-- EXTRACTED INFORMATION follows --

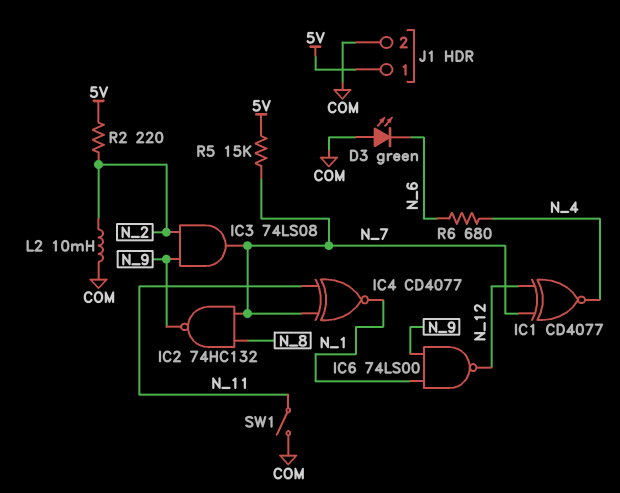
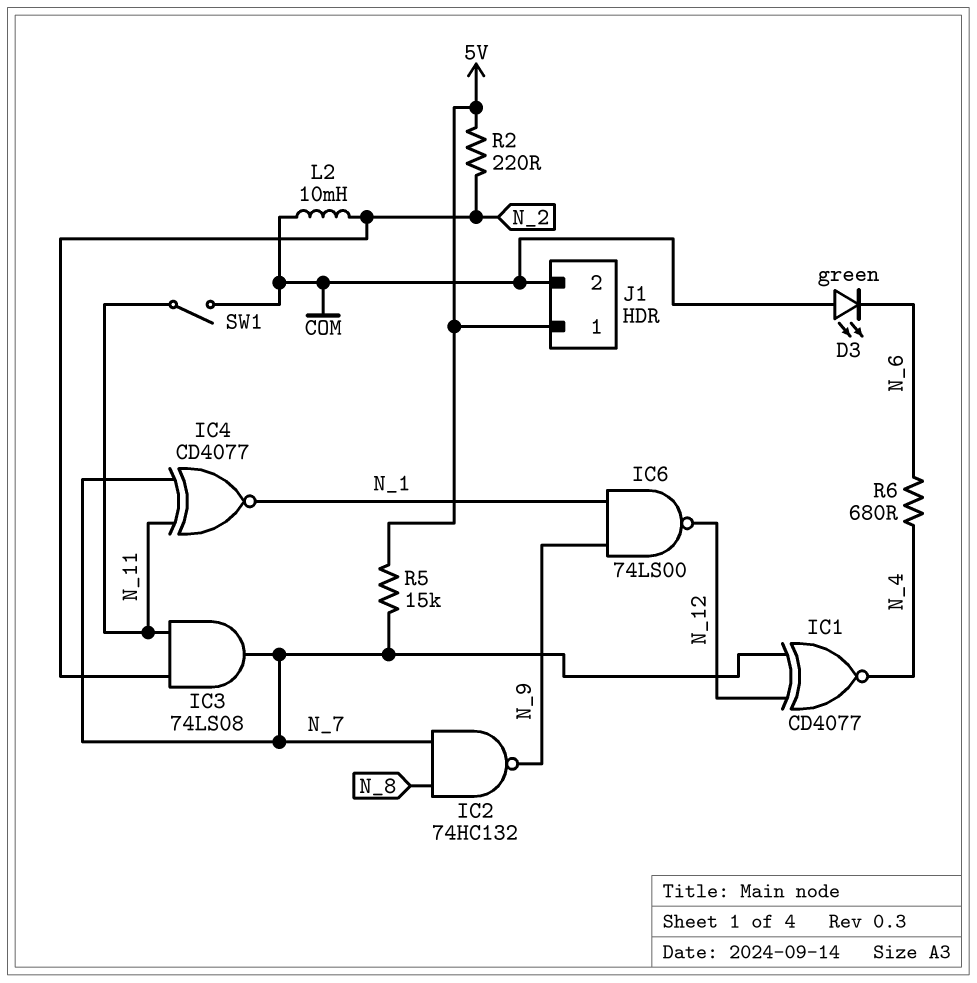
IC3: AND 74LS08 (in N_2, in N_9, out N_7) -> AND 74LS08 (in N_2, in N_11, out N_7)

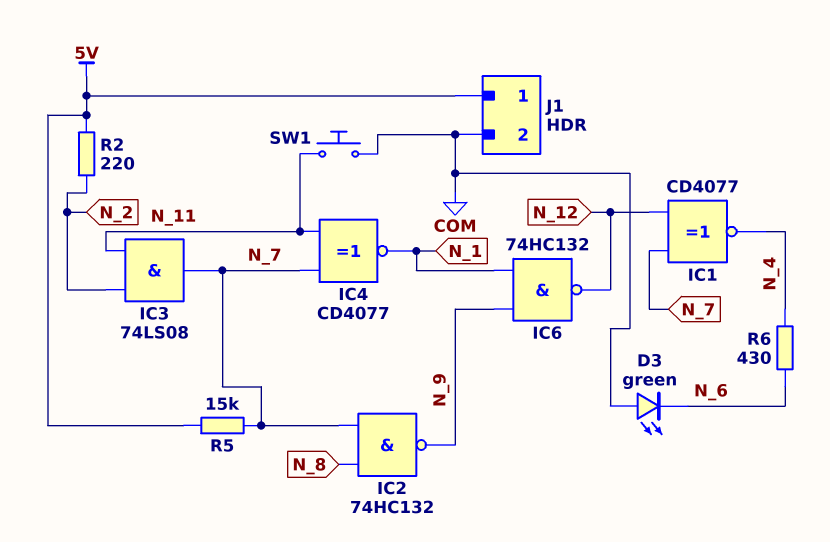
IC6: NAND 74LS00 (in N_1, in N_9, out N_12) -> NAND 74HC132 (in N_1, in N_9, out N_12)
L2: 10mH (COM, N_2) -> none
R6: 680 (N_4, N_6) -> 430 (N_4, N_6)
SW1: switch (COM, N_11) -> button (COM, N_11)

-- EXTRACTED INFORMATION concluded --

- TASK STATEMENT
Begin at the line containing "L2: 10mH (COM, N_2) -> none" and reproduce every line through the last one in the records above, exactly.

- TASK OUTPUT
L2: 10mH (COM, N_2) -> none
R6: 680 (N_4, N_6) -> 430 (N_4, N_6)
SW1: switch (COM, N_11) -> button (COM, N_11)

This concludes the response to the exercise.